▶ **Work instruction**: Restate all the lines below word for word, but omit the pictures.

▶ **Provided records**:
==============================

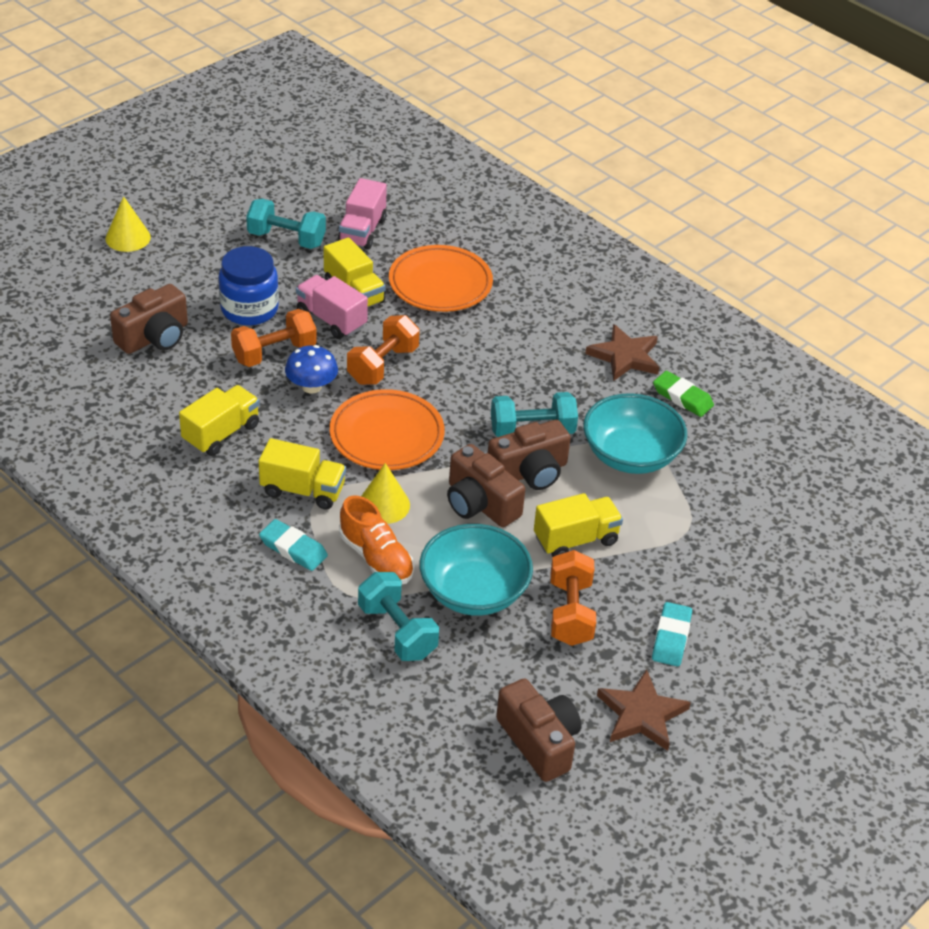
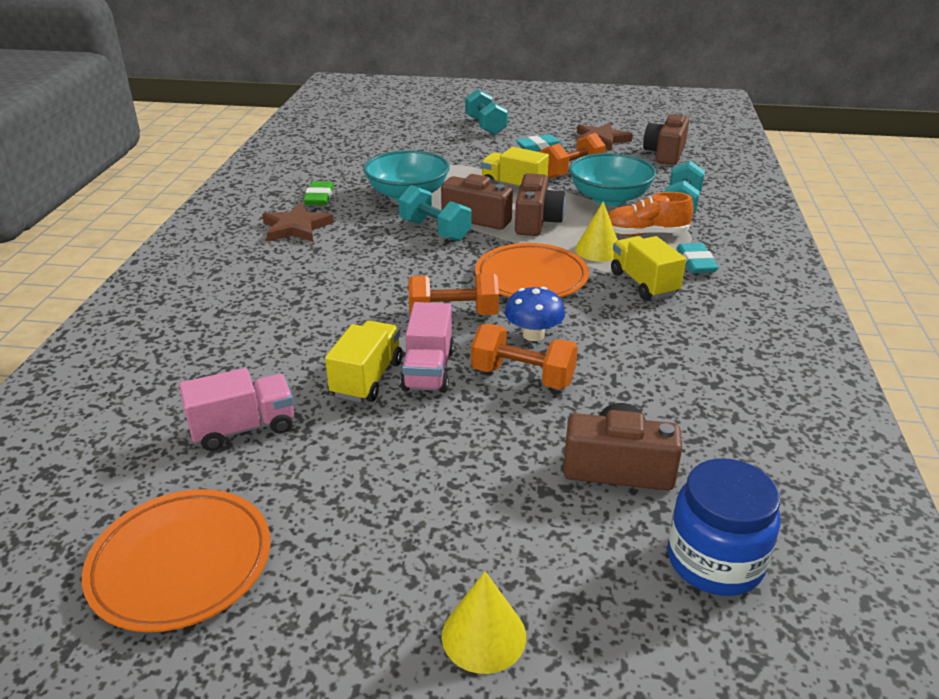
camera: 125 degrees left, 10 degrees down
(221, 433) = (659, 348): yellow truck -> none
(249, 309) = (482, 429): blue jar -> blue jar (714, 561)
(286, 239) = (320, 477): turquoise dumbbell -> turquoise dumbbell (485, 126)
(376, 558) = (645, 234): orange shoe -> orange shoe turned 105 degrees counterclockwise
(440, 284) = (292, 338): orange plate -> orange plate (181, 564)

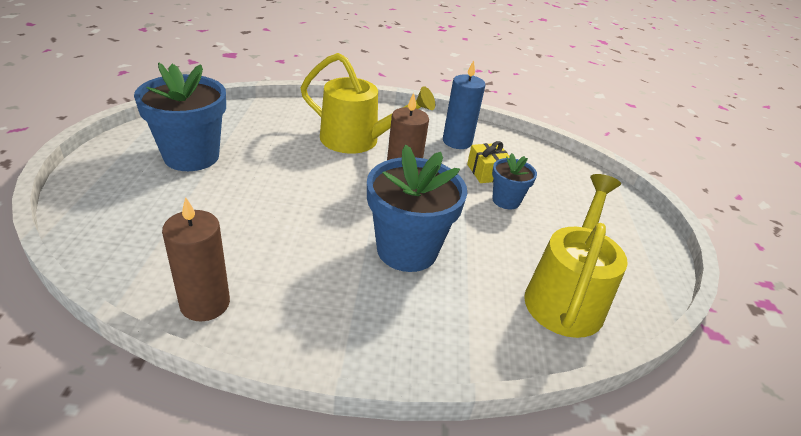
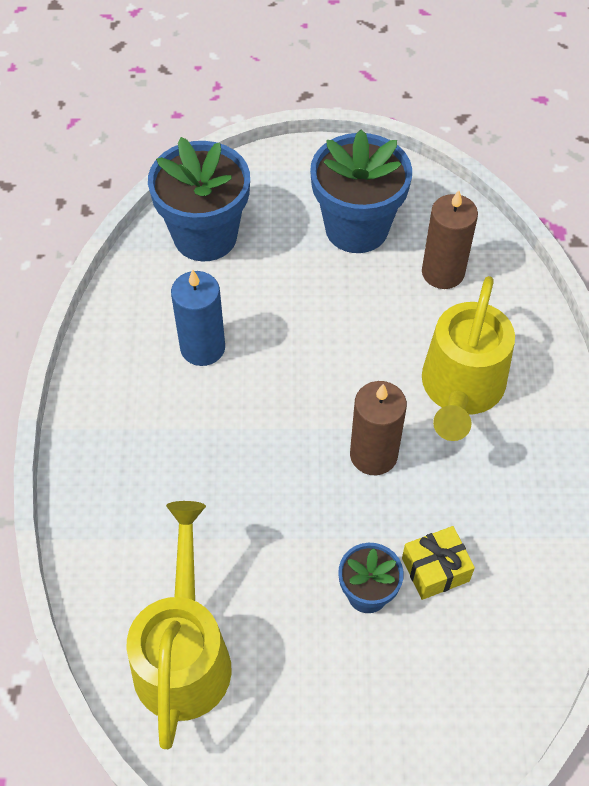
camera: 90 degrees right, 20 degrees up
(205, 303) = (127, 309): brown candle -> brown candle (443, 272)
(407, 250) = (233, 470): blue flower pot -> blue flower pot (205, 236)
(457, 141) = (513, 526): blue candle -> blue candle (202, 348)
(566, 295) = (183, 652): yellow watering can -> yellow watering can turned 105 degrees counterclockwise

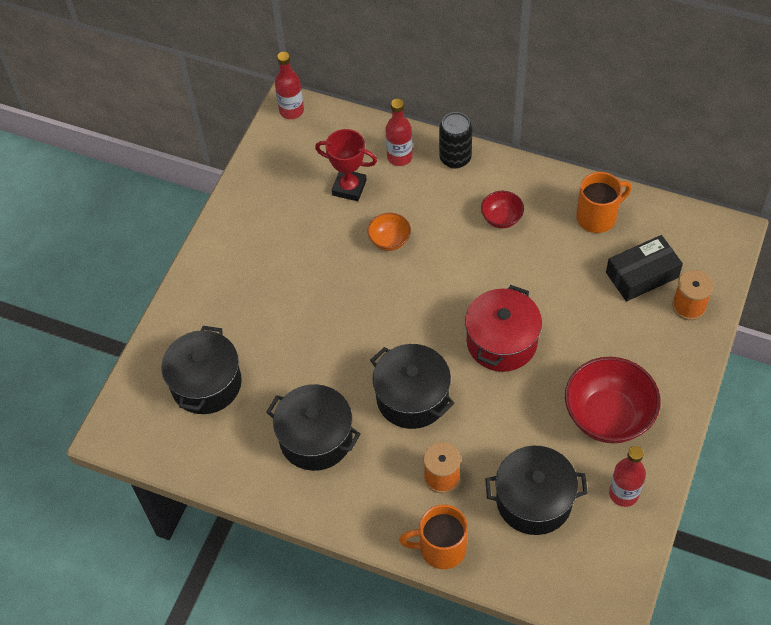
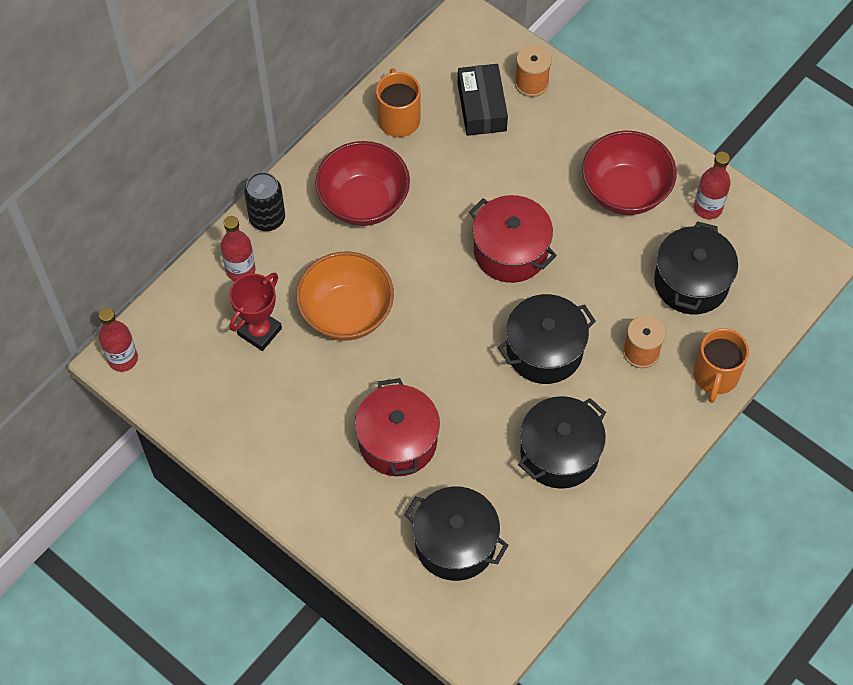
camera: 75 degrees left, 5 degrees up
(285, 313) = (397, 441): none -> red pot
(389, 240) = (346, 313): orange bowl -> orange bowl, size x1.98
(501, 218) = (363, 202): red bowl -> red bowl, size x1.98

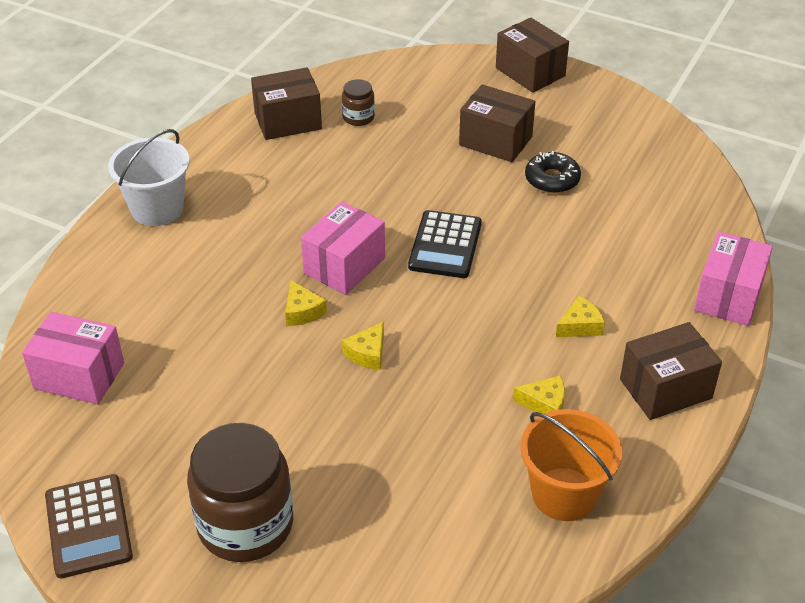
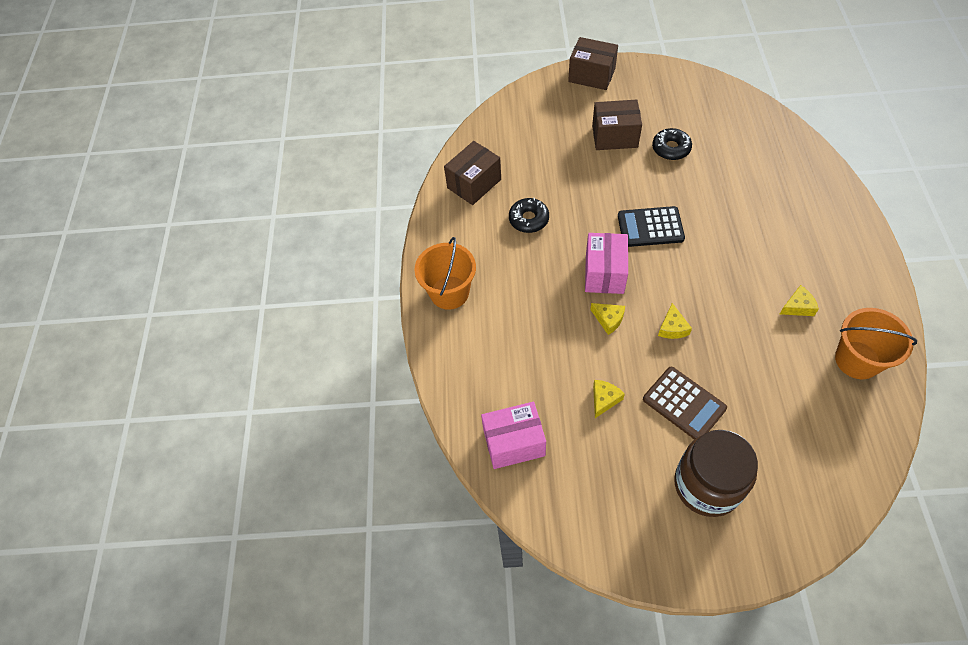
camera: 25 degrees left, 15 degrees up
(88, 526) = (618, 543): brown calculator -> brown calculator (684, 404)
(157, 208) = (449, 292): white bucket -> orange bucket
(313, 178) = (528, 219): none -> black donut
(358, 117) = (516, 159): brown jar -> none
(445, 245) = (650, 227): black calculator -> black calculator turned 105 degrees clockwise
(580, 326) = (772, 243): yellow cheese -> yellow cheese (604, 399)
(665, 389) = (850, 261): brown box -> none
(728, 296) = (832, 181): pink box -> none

==============================

▶ **Response**:
camera: 125 degrees left, 10 degrees down
(221, 433) = (659, 348): yellow truck -> none
(249, 309) = (482, 429): blue jar -> blue jar (714, 561)
(286, 239) = (320, 477): turquoise dumbbell -> turquoise dumbbell (485, 126)
(376, 558) = (645, 234): orange shoe -> orange shoe turned 105 degrees counterclockwise
(440, 284) = (292, 338): orange plate -> orange plate (181, 564)

camera: 90 degrees right, 20 degrees up
(205, 303) = (127, 309): brown candle -> brown candle (443, 272)
(407, 250) = (233, 470): blue flower pot -> blue flower pot (205, 236)
(457, 141) = (513, 526): blue candle -> blue candle (202, 348)
(566, 295) = (183, 652): yellow watering can -> yellow watering can turned 105 degrees counterclockwise

camera: 75 degrees left, 5 degrees up
(285, 313) = (397, 441): none -> red pot
(389, 240) = (346, 313): orange bowl -> orange bowl, size x1.98
(501, 218) = (363, 202): red bowl -> red bowl, size x1.98

camera: 25 degrees left, 15 degrees up
(88, 526) = (618, 543): brown calculator -> brown calculator (684, 404)
(157, 208) = (449, 292): white bucket -> orange bucket
(313, 178) = (528, 219): none -> black donut
(358, 117) = (516, 159): brown jar -> none
(445, 245) = (650, 227): black calculator -> black calculator turned 105 degrees clockwise
(580, 326) = (772, 243): yellow cheese -> yellow cheese (604, 399)
(665, 389) = (850, 261): brown box -> none
(728, 296) = (832, 181): pink box -> none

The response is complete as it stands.